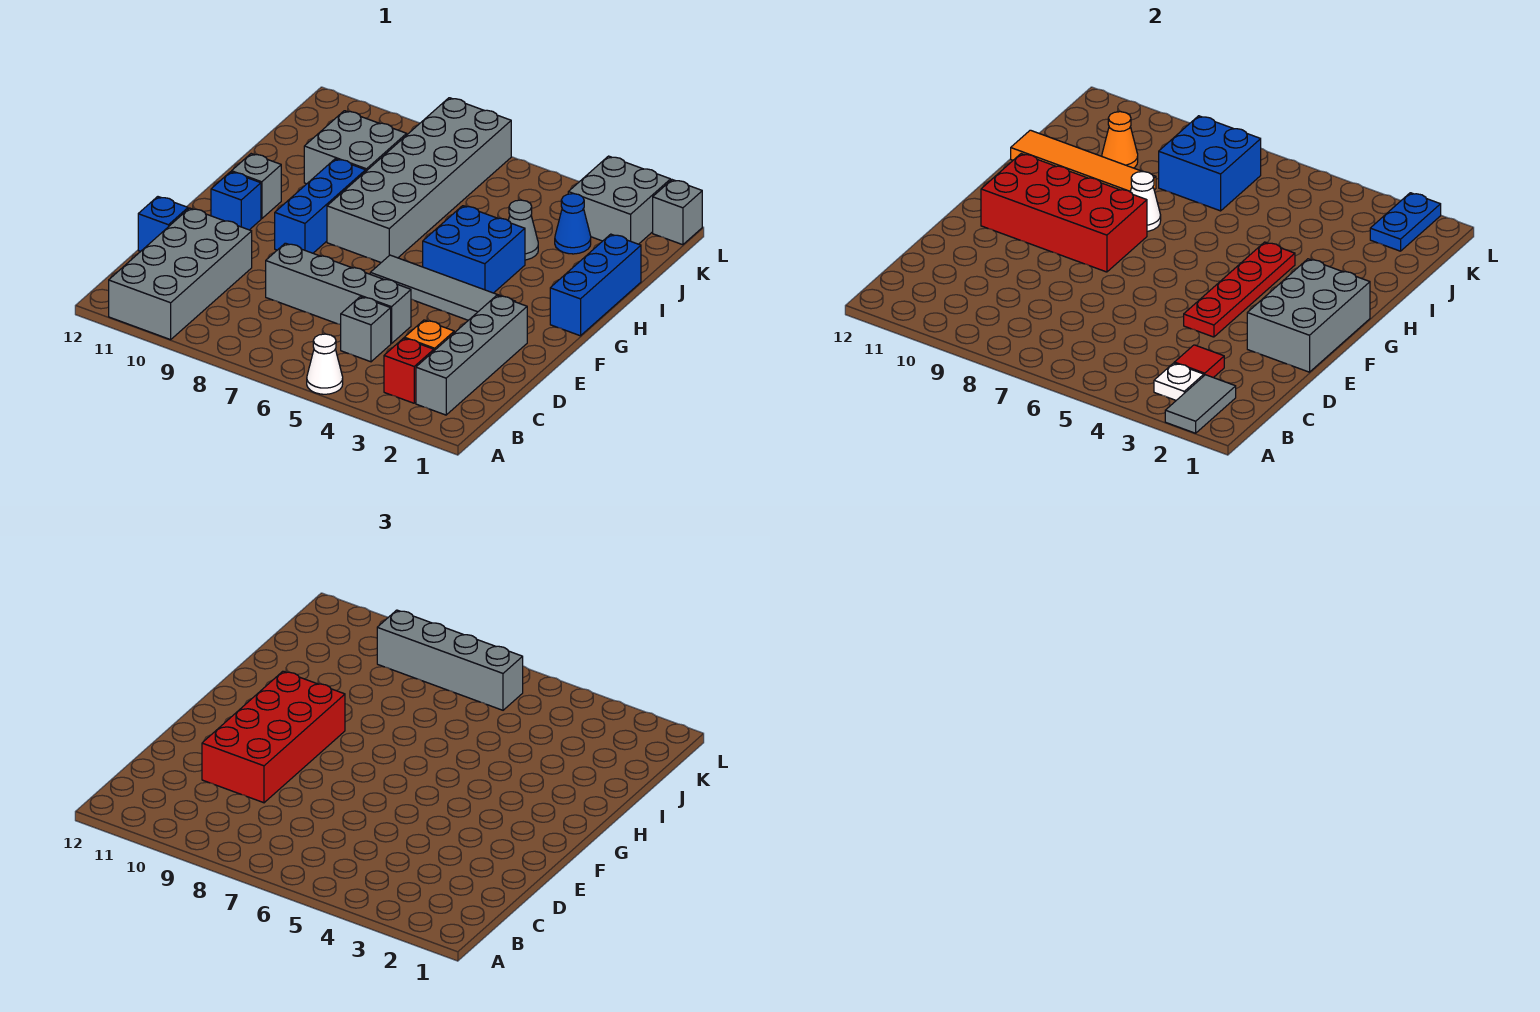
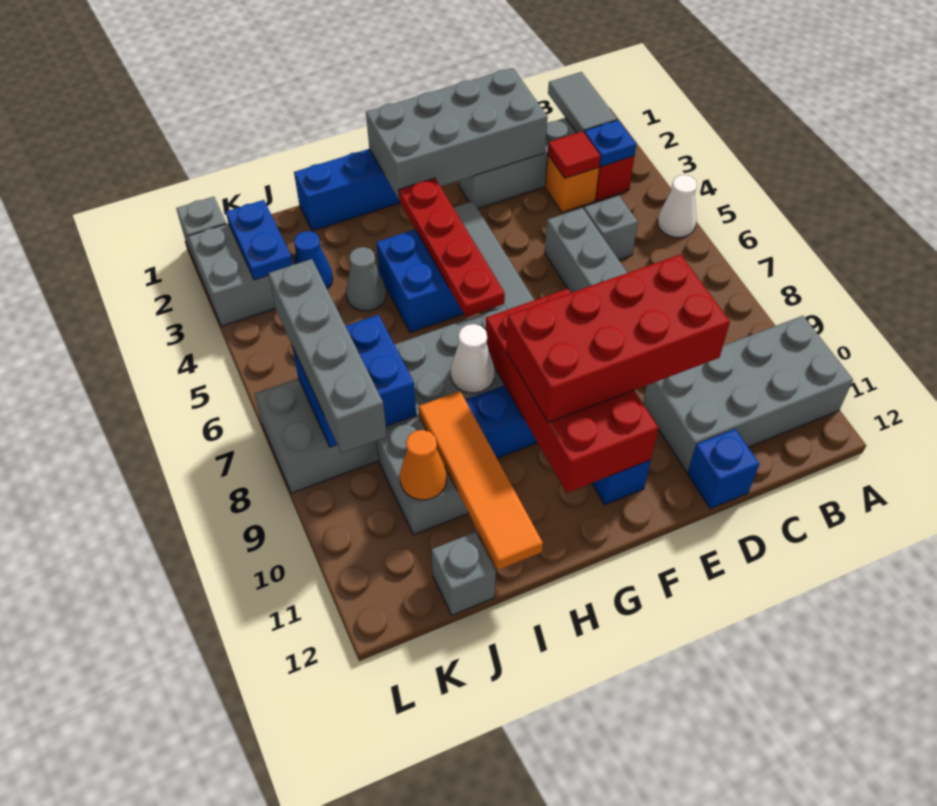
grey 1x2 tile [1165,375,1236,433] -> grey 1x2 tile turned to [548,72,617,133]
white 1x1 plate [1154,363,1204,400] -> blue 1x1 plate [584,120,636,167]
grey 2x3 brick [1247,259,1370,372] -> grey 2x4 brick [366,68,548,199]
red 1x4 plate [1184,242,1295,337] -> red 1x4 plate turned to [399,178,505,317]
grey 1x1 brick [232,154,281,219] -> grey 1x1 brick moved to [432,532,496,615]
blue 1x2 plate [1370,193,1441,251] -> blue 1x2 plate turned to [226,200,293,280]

····················

TASK OBJECTIVE - Give an exact reproduction of the lines from the one with "red 1x4 plate [1184,242,1295,337]" to the final line of the entries, including both.

TASK OUTPUT -
red 1x4 plate [1184,242,1295,337] -> red 1x4 plate turned to [399,178,505,317]
grey 1x1 brick [232,154,281,219] -> grey 1x1 brick moved to [432,532,496,615]
blue 1x2 plate [1370,193,1441,251] -> blue 1x2 plate turned to [226,200,293,280]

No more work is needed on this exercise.